== What you should do ==
Copy out only the span from the line with "Journal Options: [1015,465,1231,638]" to the end of the data, both ends kept, word for word.

== Source records ==

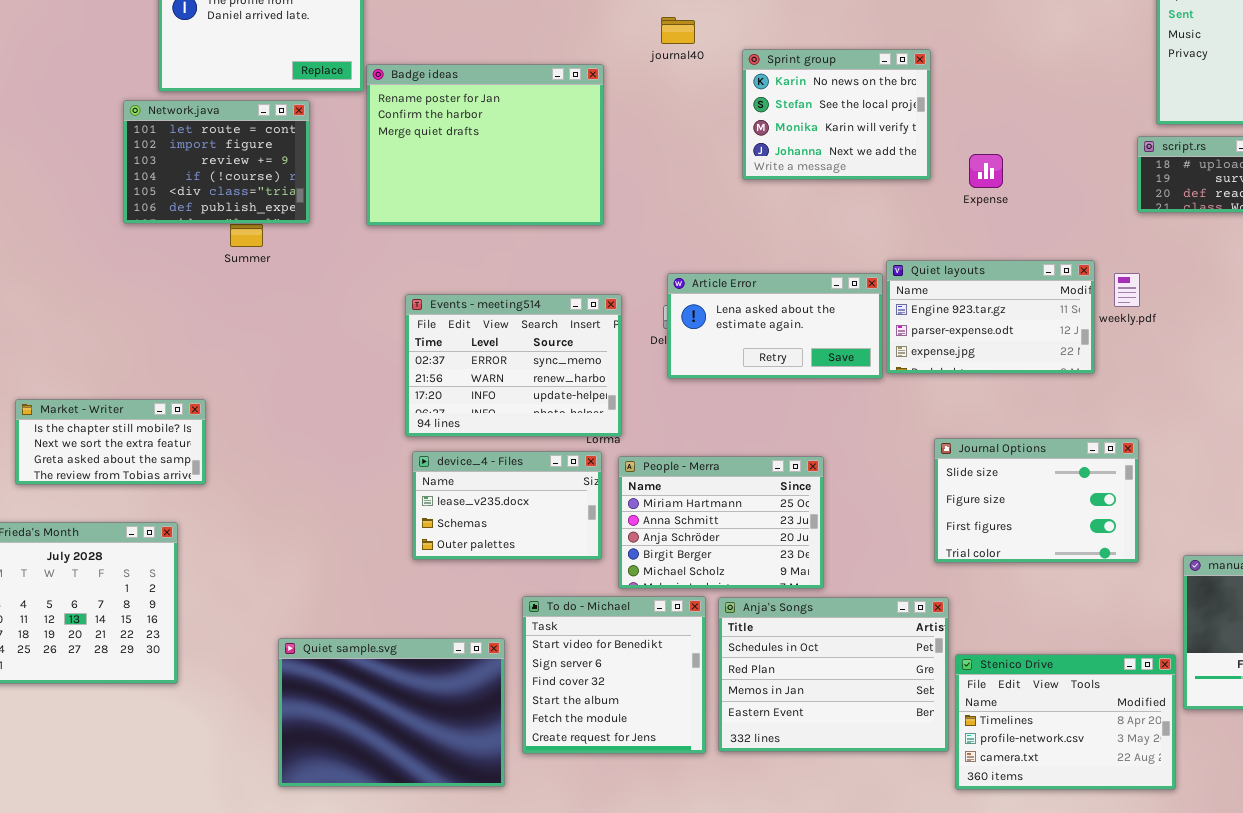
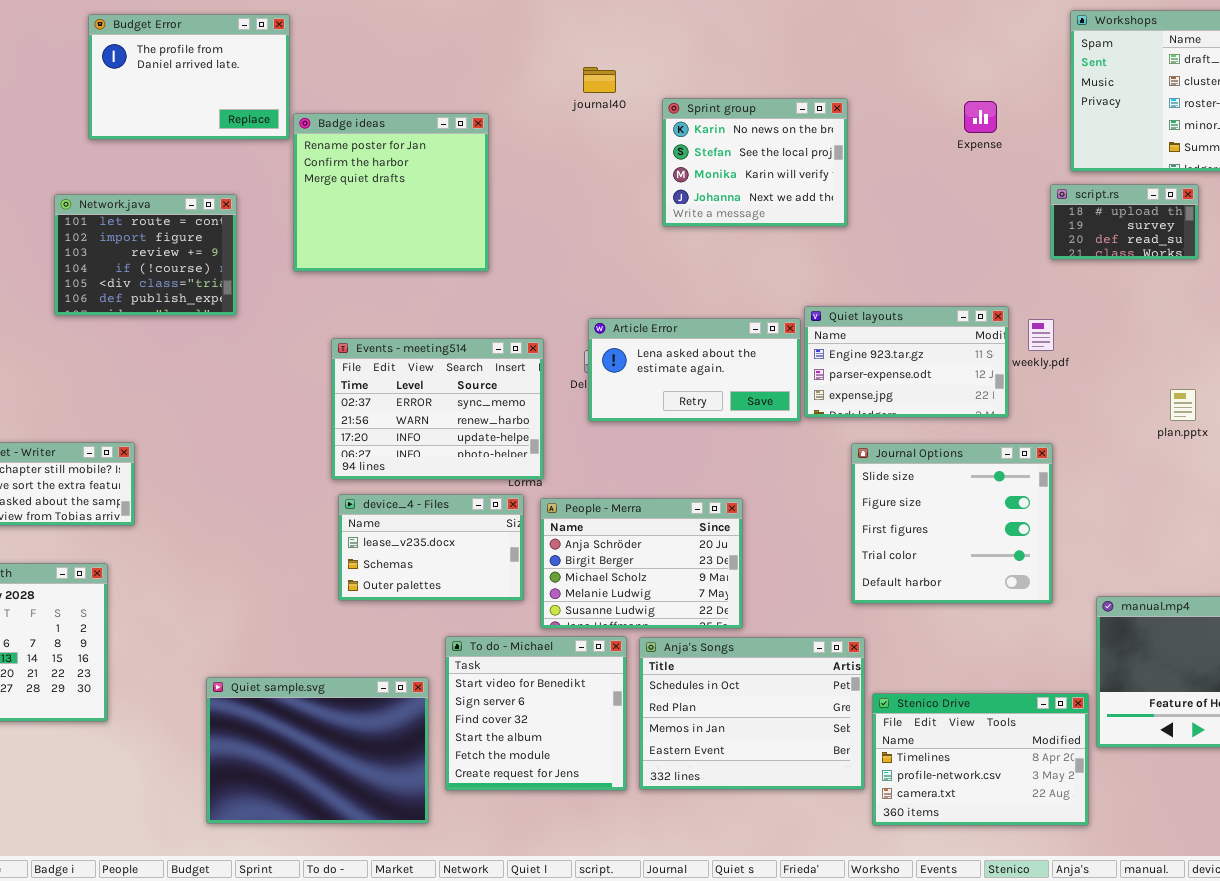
Badge ideas: [366,64,604,226] -> [293,113,489,272], resized
Network.java: [123,100,310,224] -> [54,194,237,316], moved
Expense: [969,154,1003,188] -> [964,101,997,133], moved
Journal Options: [934,438,1139,563] -> [851,443,1053,604], resized
People - Merra: [618,456,824,589] -> [540,498,743,629], scrolled down 2 rows

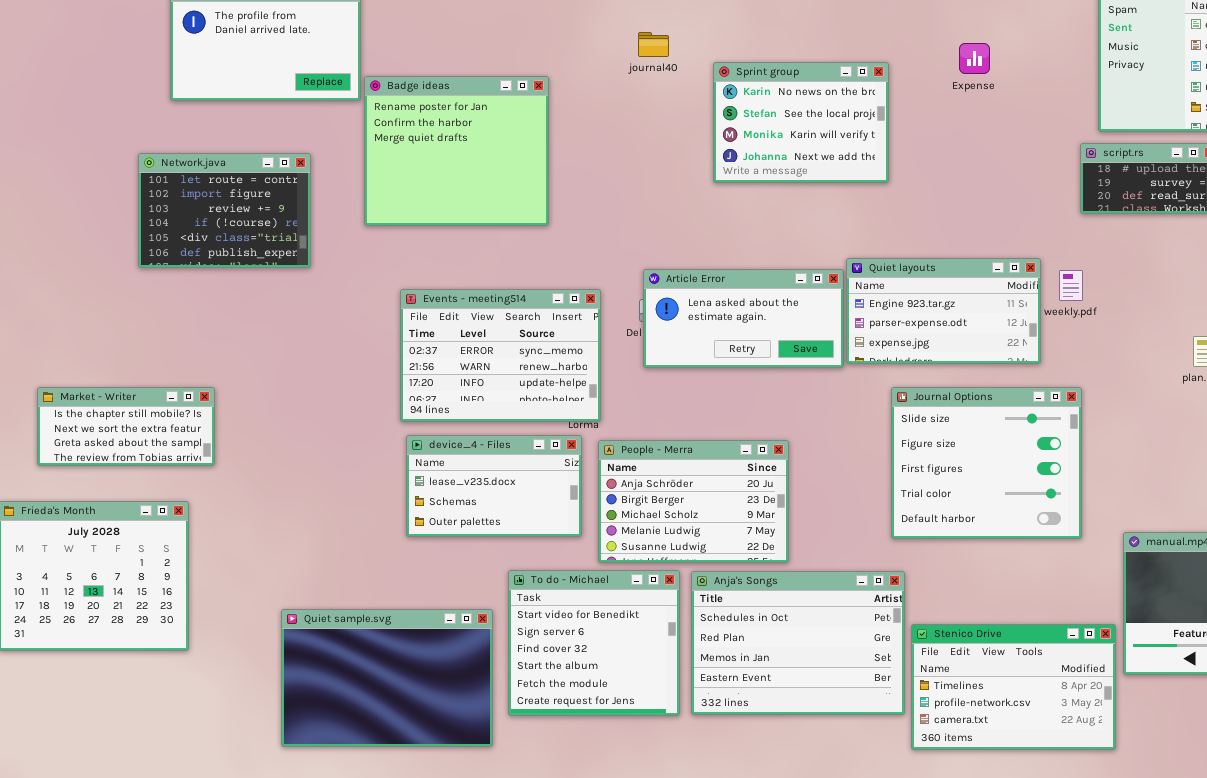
Expense: [964,101,997,133] -> [959,43,990,74], moved

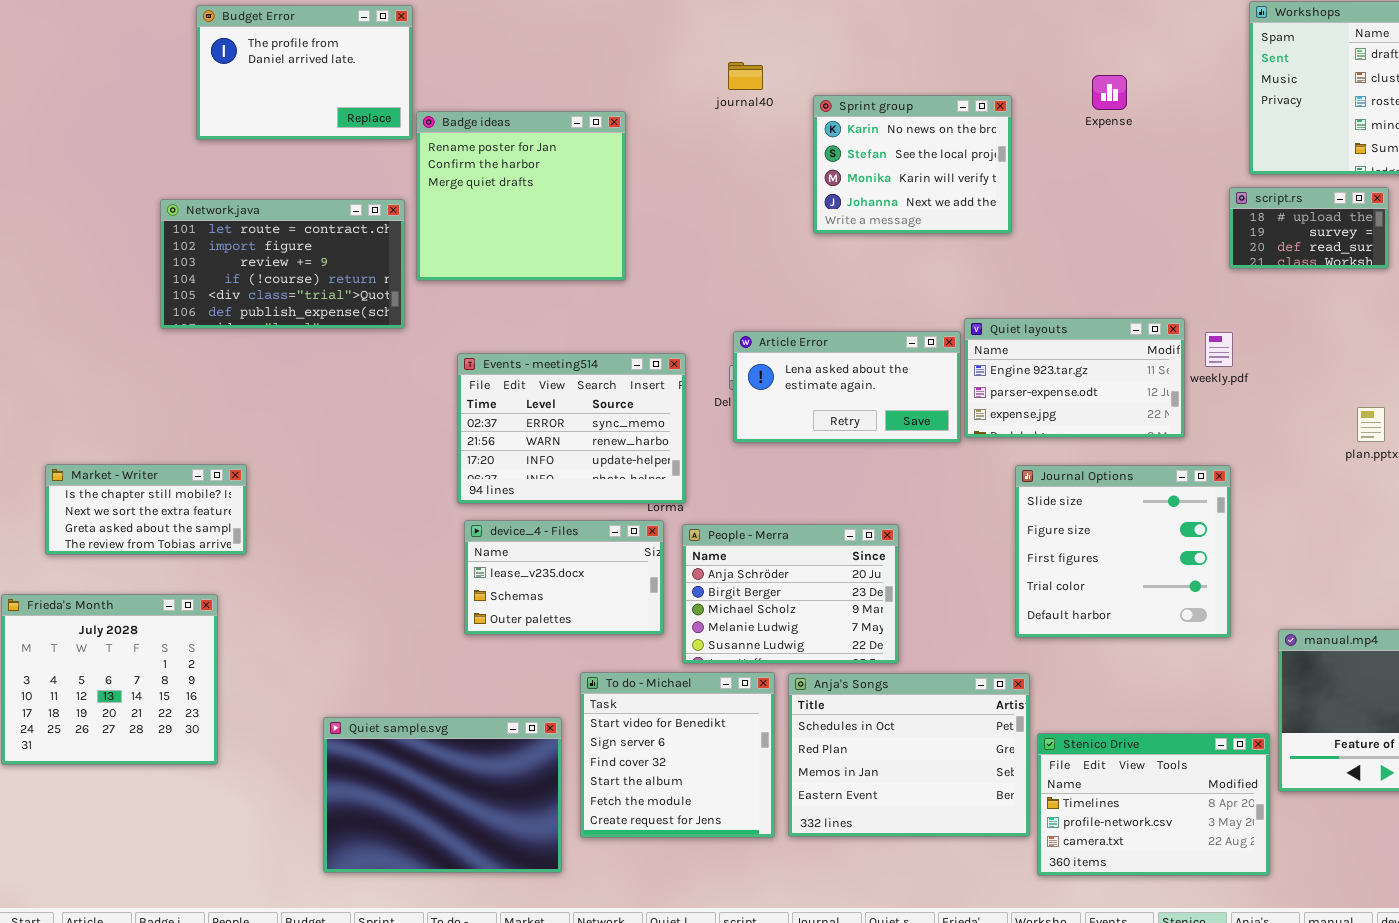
Network.java: [138,153,311,268] -> [160,199,405,329], resized

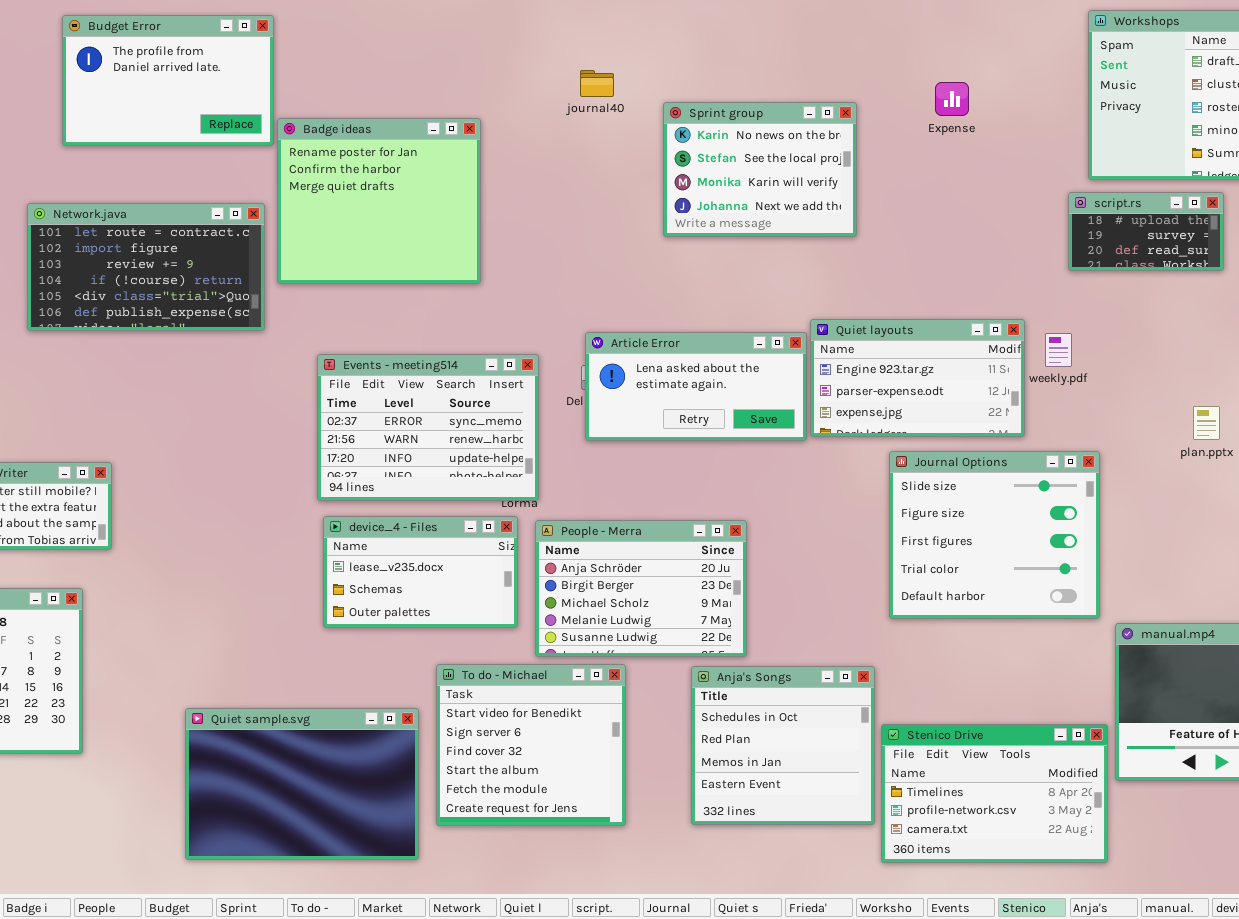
Journal Options: [1015,465,1231,638] -> [889,451,1100,619], moved
Anja's Songs: [788,673,1030,837] -> [691,666,875,825], resized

== Solution for this task ==
Journal Options: [1015,465,1231,638] -> [889,451,1100,619], moved
Anja's Songs: [788,673,1030,837] -> [691,666,875,825], resized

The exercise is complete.